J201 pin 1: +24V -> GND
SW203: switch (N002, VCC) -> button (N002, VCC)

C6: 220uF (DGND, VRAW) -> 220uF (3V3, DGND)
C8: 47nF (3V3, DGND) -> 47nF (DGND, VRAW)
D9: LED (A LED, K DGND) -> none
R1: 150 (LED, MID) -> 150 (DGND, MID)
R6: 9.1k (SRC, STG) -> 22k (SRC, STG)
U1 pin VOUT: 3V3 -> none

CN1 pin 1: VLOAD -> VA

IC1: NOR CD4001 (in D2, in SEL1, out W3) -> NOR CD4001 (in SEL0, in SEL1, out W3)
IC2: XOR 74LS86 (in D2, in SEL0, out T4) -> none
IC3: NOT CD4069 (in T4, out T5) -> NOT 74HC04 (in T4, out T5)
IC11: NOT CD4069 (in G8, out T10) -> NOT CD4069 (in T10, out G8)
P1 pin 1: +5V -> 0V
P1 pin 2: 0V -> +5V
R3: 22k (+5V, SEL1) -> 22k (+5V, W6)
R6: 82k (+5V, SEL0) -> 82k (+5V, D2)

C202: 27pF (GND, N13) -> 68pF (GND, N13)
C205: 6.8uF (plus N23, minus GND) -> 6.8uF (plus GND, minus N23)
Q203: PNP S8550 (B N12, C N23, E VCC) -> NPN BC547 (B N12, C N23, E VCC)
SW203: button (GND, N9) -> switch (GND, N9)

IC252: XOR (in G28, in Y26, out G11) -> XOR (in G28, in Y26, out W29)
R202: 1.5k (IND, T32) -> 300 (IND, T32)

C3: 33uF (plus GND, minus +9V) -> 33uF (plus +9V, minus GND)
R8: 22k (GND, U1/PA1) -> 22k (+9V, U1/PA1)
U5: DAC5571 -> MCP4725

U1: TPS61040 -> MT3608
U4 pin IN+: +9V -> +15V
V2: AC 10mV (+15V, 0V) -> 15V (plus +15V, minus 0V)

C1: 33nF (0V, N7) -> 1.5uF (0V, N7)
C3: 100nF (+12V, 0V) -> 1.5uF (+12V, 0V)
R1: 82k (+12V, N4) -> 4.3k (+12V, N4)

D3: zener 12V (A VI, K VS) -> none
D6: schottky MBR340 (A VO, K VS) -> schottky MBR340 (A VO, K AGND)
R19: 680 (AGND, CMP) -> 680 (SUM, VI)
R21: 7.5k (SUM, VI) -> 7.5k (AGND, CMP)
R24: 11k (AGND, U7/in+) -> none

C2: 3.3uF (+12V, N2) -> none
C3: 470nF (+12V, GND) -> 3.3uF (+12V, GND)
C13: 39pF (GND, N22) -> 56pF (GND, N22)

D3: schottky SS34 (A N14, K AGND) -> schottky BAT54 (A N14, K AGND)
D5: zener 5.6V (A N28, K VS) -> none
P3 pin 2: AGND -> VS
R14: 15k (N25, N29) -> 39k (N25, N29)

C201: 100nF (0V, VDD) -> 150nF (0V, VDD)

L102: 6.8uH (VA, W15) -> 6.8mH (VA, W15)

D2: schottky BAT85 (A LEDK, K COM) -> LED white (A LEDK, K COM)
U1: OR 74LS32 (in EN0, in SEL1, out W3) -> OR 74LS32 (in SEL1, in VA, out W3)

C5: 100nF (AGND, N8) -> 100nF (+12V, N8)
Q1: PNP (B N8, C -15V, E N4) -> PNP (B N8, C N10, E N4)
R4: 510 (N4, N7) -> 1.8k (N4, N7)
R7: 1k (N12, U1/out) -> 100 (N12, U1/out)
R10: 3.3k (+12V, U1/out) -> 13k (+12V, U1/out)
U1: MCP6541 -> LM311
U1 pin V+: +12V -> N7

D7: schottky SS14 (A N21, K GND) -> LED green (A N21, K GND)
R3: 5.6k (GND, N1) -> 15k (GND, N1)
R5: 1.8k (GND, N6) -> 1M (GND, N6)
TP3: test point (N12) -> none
####################
• Instructions for the task
What are the lines from the one containing "P3 pin 2: AGND -> VS" through the end of the material? Reproduce them exactly, both ends included, with nothing added.

• Answer box
P3 pin 2: AGND -> VS
R14: 15k (N25, N29) -> 39k (N25, N29)

C201: 100nF (0V, VDD) -> 150nF (0V, VDD)

L102: 6.8uH (VA, W15) -> 6.8mH (VA, W15)

D2: schottky BAT85 (A LEDK, K COM) -> LED white (A LEDK, K COM)
U1: OR 74LS32 (in EN0, in SEL1, out W3) -> OR 74LS32 (in SEL1, in VA, out W3)

C5: 100nF (AGND, N8) -> 100nF (+12V, N8)
Q1: PNP (B N8, C -15V, E N4) -> PNP (B N8, C N10, E N4)
R4: 510 (N4, N7) -> 1.8k (N4, N7)
R7: 1k (N12, U1/out) -> 100 (N12, U1/out)
R10: 3.3k (+12V, U1/out) -> 13k (+12V, U1/out)
U1: MCP6541 -> LM311
U1 pin V+: +12V -> N7

D7: schottky SS14 (A N21, K GND) -> LED green (A N21, K GND)
R3: 5.6k (GND, N1) -> 15k (GND, N1)
R5: 1.8k (GND, N6) -> 1M (GND, N6)
TP3: test point (N12) -> none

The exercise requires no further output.